Your answer should be one number, the count of lines in the listing below containing the word "none".

-----

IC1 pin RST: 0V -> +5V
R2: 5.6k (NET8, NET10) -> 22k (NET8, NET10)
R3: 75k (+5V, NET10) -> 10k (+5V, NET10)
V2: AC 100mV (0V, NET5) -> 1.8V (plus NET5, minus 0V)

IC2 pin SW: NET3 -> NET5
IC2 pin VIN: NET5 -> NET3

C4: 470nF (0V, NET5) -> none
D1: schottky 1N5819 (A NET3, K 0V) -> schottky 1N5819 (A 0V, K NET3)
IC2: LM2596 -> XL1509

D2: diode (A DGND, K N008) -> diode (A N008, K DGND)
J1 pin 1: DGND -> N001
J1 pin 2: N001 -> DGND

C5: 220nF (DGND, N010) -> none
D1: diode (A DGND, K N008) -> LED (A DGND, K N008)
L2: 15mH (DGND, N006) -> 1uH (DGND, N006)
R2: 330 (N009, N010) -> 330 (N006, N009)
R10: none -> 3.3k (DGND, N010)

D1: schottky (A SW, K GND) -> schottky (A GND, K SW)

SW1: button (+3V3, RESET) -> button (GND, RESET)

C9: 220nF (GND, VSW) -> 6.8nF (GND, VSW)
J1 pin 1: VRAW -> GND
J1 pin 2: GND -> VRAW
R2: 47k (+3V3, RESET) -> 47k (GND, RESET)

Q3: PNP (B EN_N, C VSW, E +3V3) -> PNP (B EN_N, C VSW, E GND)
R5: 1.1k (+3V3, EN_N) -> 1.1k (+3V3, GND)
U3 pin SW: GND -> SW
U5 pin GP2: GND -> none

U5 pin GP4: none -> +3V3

-----

■ OUTPUT OF THE TASK ■
5